_Work to be completed_.
Copy each line of the records below that mentions the word "brown".

======== The data

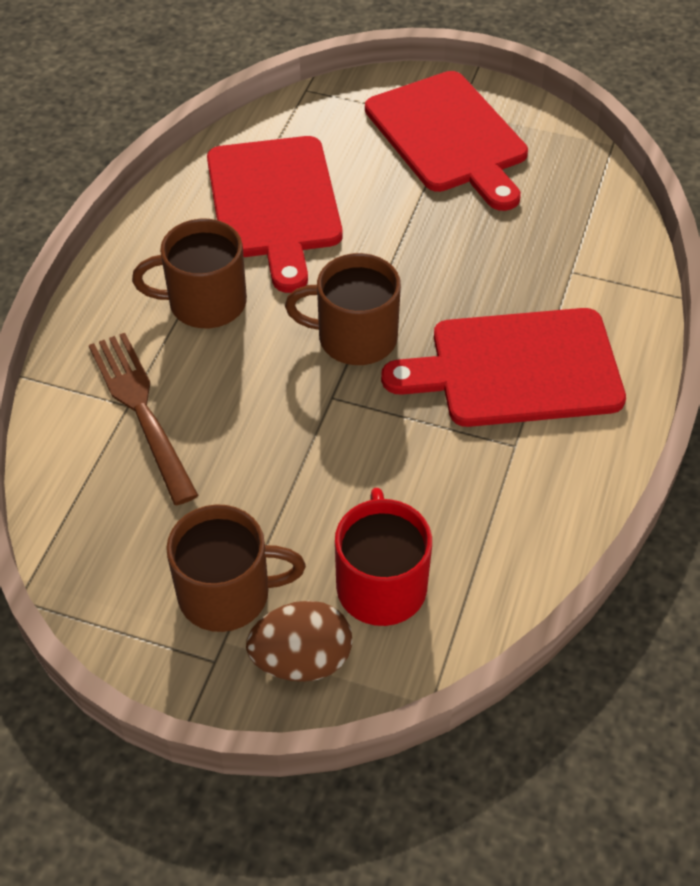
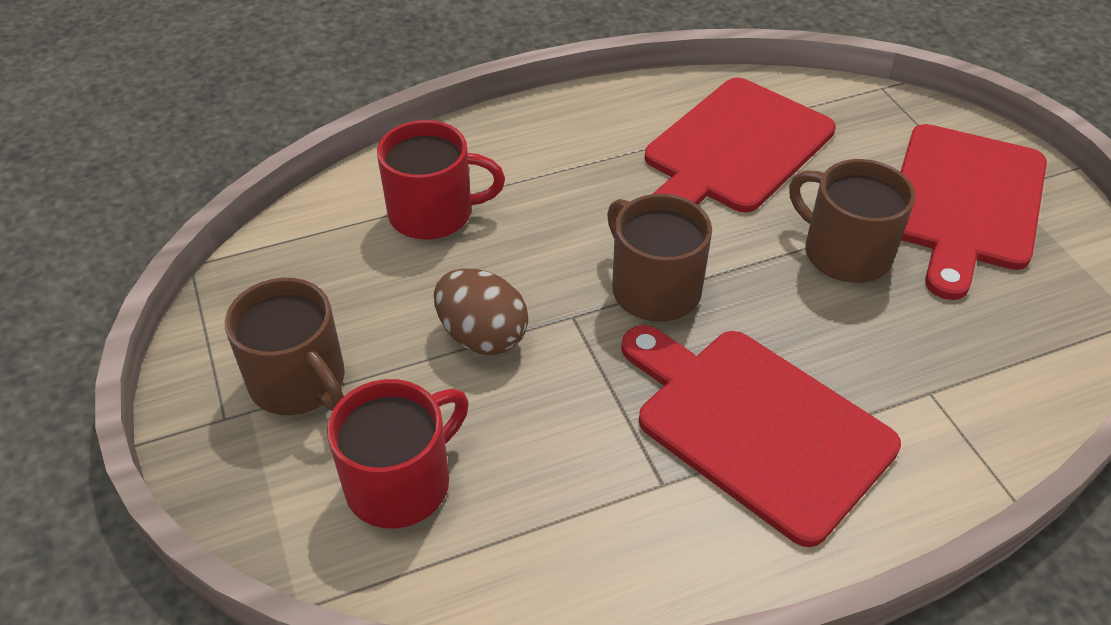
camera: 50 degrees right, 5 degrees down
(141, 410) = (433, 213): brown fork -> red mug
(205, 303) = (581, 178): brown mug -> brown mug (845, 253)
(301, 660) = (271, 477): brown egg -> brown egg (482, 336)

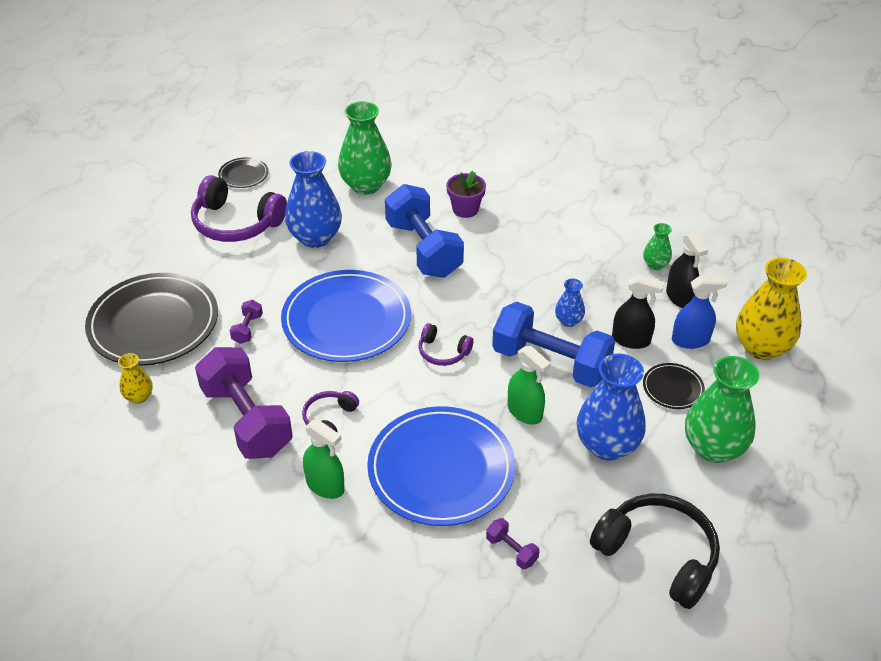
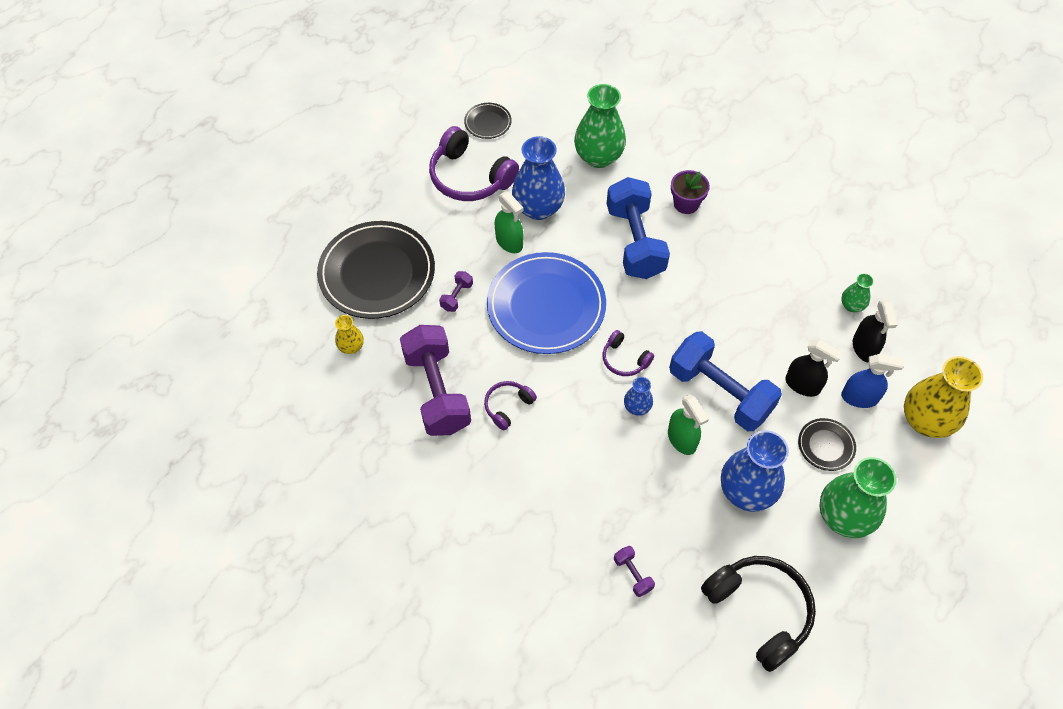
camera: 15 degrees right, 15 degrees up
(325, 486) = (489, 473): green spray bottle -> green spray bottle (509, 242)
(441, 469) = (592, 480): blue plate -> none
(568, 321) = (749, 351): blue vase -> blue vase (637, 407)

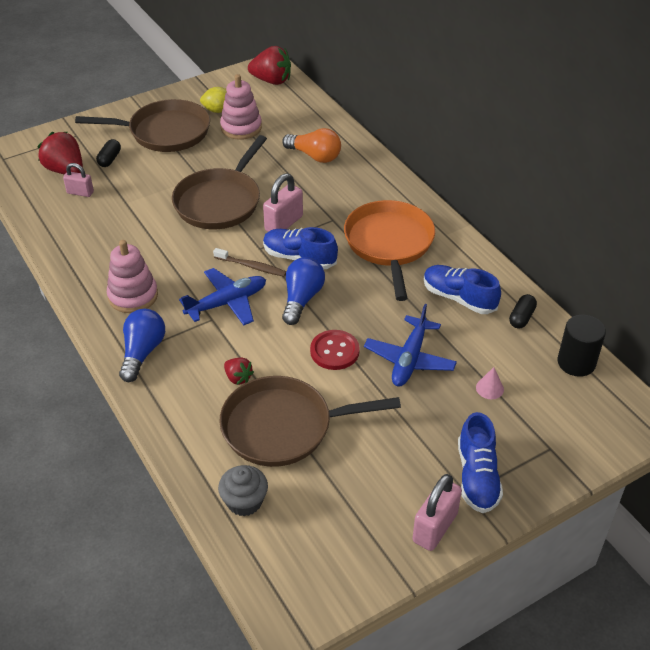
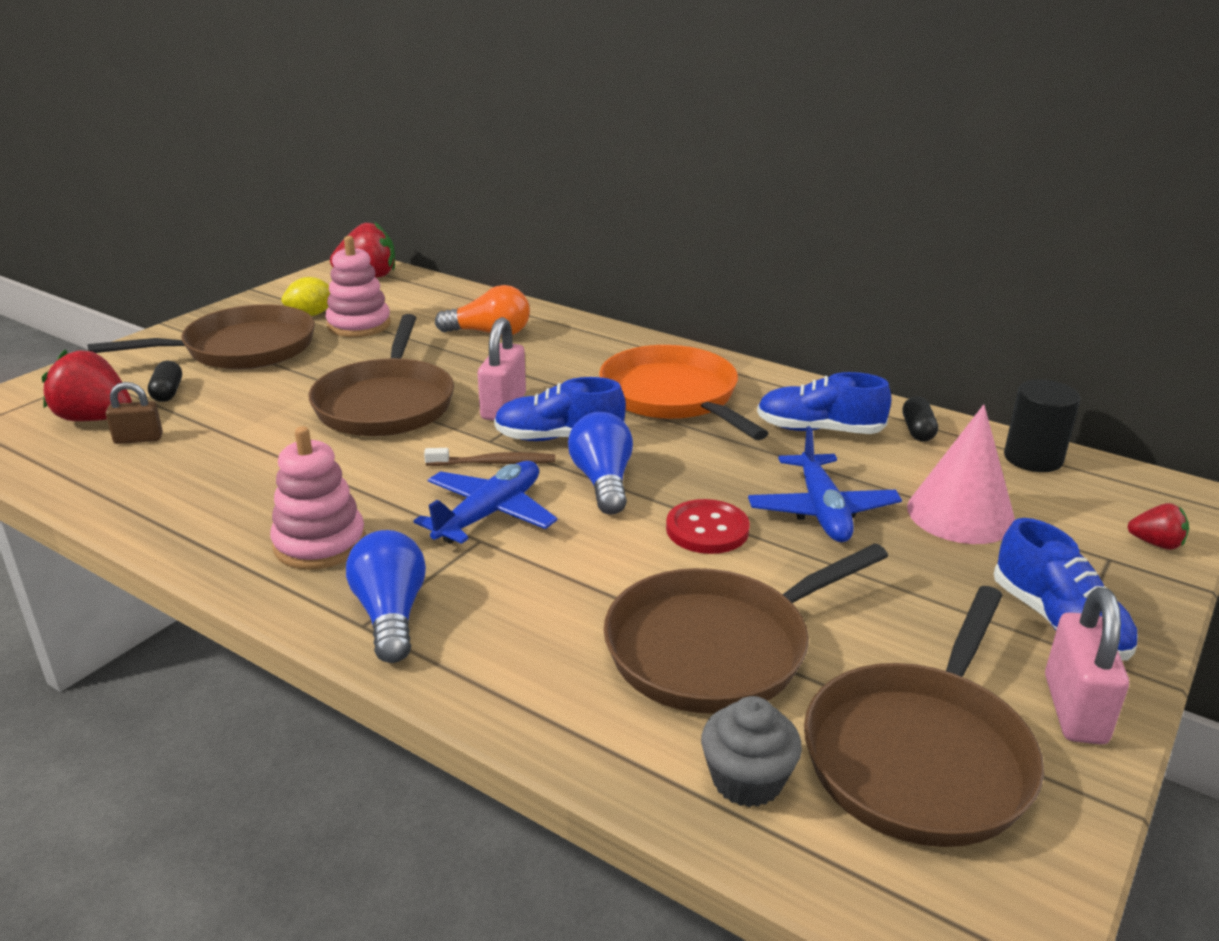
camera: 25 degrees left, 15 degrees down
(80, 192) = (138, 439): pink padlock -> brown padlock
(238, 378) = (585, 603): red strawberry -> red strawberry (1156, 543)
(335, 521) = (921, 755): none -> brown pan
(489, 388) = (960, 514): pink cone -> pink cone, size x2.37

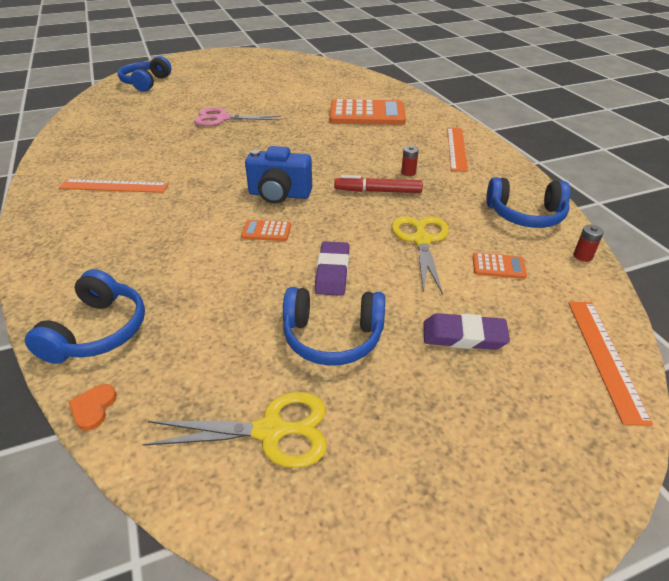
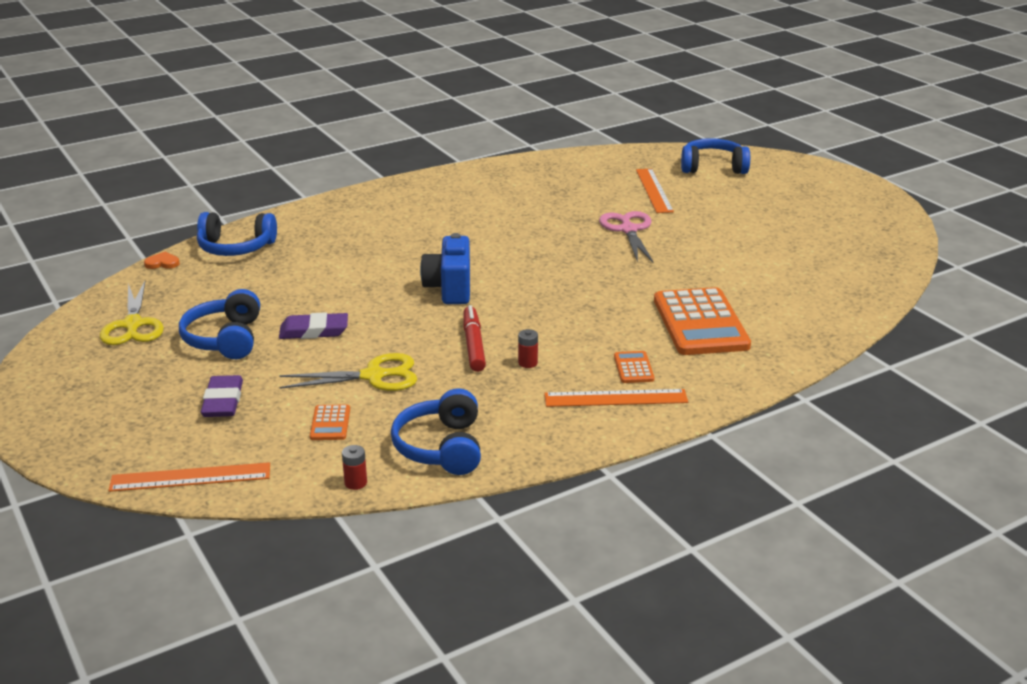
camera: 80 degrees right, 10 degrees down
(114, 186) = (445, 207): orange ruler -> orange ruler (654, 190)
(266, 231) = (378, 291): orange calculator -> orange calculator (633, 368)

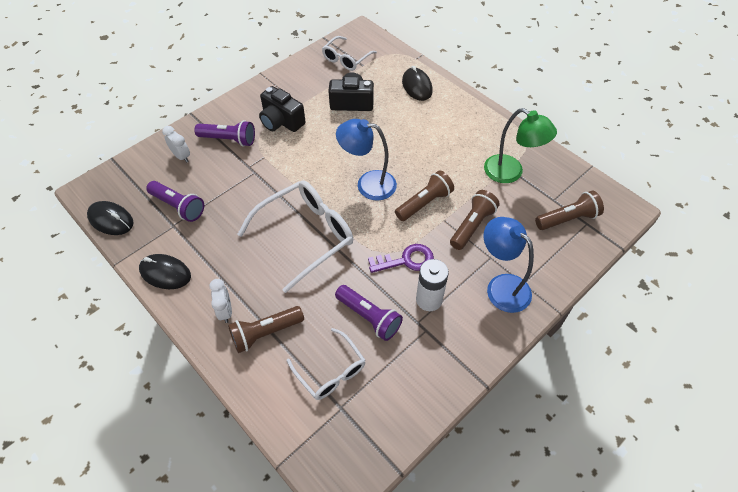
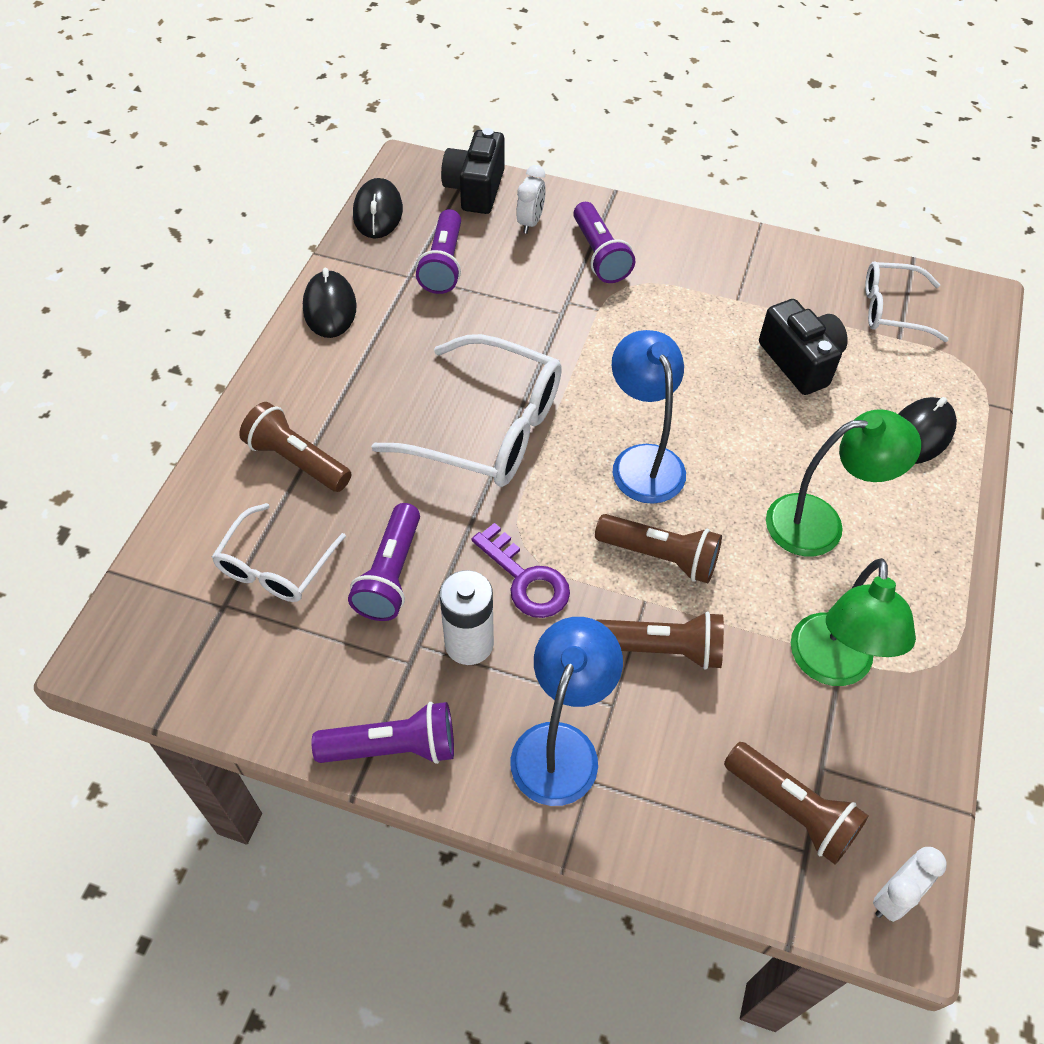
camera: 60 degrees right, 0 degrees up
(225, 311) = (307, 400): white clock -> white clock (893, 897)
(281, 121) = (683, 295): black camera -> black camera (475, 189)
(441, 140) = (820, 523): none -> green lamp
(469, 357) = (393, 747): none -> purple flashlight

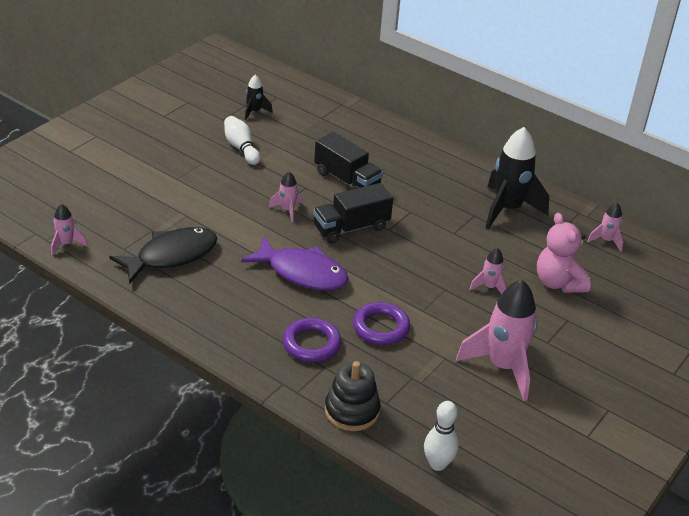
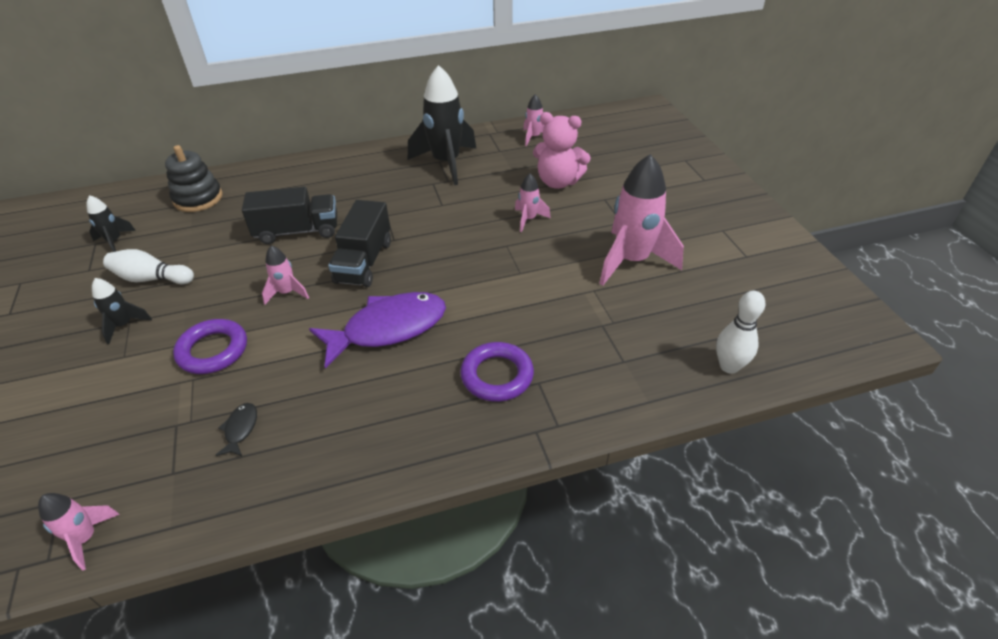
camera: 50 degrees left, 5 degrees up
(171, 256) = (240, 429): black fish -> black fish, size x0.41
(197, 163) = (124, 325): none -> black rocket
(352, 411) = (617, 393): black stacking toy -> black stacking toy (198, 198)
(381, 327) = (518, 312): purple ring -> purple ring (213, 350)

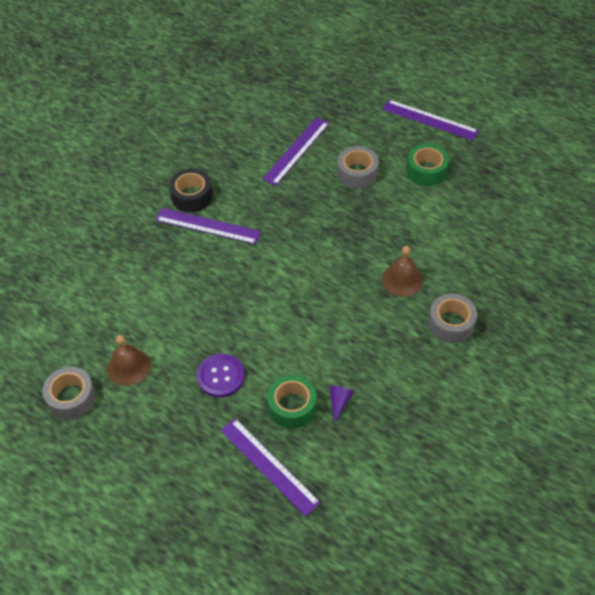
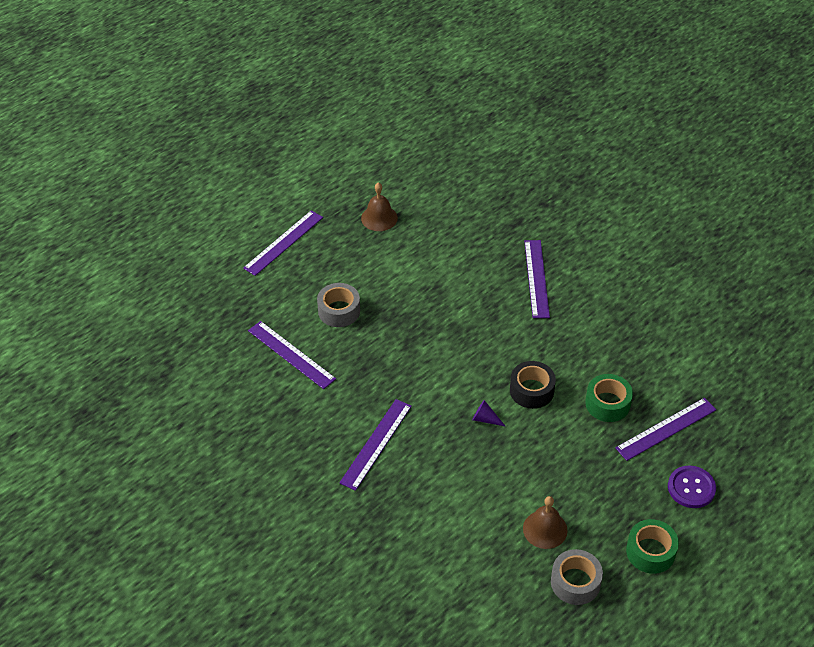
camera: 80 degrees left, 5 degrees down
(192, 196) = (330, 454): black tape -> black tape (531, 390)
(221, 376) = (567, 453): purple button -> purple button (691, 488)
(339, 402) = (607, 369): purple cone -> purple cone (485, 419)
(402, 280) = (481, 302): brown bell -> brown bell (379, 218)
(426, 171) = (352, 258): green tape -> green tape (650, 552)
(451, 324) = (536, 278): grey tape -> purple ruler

================

_Output below_.
(141, 410) = (433, 213): brown fork -> red mug
(205, 303) = (581, 178): brown mug -> brown mug (845, 253)
(301, 660) = (271, 477): brown egg -> brown egg (482, 336)
(80, 192) = (138, 439): pink padlock -> brown padlock
(335, 521) = (921, 755): none -> brown pan
(402, 280) = (481, 302): brown bell -> brown bell (379, 218)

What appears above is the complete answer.